WHAT YOU ARE ASKED TO DO » Which lines below hold the word "school"? Copy all of them.

INFORMATION GIVEN below:

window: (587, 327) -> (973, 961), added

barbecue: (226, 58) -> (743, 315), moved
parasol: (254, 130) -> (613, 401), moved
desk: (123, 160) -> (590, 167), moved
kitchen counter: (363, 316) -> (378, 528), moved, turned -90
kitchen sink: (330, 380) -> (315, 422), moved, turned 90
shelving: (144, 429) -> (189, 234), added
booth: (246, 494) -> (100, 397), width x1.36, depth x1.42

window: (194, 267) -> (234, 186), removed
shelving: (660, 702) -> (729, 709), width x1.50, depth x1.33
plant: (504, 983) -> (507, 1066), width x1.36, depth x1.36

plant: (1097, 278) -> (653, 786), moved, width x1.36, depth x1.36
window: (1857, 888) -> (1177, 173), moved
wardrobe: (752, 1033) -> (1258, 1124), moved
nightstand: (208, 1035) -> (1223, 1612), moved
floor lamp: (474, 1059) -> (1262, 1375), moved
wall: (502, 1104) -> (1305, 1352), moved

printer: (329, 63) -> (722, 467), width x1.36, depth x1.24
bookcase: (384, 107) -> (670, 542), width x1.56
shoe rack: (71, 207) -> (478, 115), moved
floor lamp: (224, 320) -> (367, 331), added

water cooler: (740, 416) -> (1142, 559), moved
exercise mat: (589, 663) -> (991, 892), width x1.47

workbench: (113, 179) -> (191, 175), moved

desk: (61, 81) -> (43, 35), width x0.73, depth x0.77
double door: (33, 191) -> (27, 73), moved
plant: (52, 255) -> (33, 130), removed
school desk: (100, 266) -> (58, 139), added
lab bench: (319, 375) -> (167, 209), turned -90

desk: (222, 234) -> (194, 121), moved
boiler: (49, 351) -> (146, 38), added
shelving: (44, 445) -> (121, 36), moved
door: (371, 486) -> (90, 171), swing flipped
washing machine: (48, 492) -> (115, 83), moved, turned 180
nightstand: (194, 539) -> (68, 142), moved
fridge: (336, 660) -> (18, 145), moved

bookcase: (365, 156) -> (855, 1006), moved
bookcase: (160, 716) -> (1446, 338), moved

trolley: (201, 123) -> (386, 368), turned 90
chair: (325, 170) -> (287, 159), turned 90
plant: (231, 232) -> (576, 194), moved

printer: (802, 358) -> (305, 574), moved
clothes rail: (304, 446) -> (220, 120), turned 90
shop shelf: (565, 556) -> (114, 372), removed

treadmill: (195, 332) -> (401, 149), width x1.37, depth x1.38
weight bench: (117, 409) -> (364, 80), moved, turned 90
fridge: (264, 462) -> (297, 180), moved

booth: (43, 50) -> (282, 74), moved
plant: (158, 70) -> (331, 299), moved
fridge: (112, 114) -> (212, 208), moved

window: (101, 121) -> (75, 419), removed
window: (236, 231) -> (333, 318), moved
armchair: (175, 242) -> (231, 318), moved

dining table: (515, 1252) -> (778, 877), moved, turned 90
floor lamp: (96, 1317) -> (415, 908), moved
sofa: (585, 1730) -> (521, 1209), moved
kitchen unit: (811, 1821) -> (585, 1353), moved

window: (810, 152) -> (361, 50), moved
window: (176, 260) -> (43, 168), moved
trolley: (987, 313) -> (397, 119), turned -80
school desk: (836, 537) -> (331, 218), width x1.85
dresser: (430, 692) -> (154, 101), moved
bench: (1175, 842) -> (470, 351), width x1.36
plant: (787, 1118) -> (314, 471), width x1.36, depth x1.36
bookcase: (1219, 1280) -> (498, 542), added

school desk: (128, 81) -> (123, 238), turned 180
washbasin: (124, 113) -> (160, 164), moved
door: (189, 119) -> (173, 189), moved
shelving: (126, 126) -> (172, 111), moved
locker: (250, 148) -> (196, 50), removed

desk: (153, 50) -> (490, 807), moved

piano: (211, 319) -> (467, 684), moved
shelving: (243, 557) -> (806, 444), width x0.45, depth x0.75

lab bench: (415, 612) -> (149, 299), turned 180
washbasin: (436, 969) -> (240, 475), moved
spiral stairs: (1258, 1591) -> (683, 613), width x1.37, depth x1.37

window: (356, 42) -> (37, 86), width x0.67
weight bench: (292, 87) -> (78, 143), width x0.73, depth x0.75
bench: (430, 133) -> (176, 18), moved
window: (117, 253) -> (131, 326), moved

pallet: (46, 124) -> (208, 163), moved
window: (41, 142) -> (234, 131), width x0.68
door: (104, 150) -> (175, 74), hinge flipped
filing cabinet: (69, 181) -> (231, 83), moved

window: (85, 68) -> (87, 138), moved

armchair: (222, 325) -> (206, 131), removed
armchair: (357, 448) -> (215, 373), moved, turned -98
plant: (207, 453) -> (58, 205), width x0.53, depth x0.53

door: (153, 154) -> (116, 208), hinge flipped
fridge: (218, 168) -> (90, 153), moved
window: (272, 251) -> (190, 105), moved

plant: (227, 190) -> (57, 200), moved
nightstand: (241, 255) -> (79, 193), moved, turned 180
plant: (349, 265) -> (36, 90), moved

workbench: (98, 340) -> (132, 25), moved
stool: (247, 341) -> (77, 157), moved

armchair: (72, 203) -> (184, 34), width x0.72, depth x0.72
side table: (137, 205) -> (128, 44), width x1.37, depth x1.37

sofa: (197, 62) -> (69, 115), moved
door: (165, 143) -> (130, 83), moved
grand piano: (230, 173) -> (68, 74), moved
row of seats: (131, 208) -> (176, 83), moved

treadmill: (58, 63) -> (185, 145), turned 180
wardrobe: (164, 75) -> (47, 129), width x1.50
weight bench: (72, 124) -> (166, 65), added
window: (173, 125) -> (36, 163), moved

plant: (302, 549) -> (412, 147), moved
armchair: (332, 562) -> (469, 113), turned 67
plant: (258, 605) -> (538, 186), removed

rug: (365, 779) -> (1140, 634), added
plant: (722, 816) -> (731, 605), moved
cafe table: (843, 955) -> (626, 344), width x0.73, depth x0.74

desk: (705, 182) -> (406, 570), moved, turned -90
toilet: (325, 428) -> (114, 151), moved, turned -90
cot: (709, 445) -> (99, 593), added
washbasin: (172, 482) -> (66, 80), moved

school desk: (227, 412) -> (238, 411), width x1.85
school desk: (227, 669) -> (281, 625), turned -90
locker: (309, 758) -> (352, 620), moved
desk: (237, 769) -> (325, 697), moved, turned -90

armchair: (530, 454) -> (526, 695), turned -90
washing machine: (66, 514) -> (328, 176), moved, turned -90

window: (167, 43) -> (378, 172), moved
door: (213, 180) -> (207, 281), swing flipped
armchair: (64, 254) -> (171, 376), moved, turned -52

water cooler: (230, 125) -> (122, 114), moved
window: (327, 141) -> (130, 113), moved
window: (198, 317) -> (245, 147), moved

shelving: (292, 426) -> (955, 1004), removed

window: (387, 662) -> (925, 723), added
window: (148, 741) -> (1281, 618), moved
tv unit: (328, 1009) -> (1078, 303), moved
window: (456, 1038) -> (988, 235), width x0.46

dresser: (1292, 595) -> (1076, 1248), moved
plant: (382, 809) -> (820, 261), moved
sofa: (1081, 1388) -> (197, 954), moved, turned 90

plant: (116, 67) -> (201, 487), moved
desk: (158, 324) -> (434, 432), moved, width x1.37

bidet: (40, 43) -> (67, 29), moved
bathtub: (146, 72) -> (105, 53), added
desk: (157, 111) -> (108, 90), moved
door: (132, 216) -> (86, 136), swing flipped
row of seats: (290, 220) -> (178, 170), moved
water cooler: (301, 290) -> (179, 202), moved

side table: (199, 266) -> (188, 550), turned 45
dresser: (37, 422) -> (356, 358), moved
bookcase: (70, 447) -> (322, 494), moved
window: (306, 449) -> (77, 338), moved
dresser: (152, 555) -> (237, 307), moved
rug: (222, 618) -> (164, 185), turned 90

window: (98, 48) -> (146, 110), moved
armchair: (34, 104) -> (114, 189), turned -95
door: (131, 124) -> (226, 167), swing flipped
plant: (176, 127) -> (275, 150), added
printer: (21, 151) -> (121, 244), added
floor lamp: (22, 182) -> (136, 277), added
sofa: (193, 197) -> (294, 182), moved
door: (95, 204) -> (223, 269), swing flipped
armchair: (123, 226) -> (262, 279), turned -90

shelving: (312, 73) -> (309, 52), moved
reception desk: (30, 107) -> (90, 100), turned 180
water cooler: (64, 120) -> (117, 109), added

End of INFORMATION GIVEN.

RESULT BELOW »
school desk: (100, 266) -> (58, 139), added
school desk: (836, 537) -> (331, 218), width x1.85
school desk: (128, 81) -> (123, 238), turned 180
school desk: (227, 412) -> (238, 411), width x1.85
school desk: (227, 669) -> (281, 625), turned -90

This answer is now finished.